══ Stored data

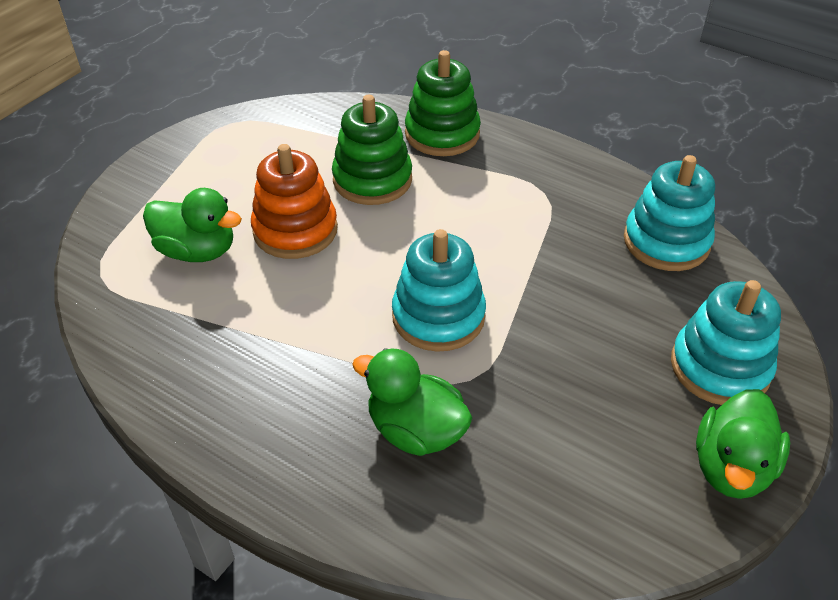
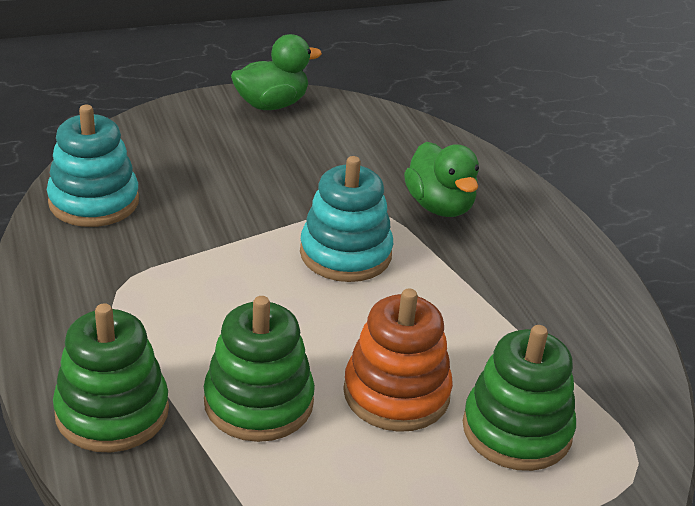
camera: 145 degrees left, 10 degrees down
(197, 251) = (516, 430): green duck -> green stacking toy
(720, 367) = (198, 134): turquoise stacking toy -> none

════

● **What is required**:
Please give back every line above exactly as it stands, without pictures.

● **Response area**:
camera: 145 degrees left, 10 degrees down
(197, 251) = (516, 430): green duck -> green stacking toy
(720, 367) = (198, 134): turquoise stacking toy -> none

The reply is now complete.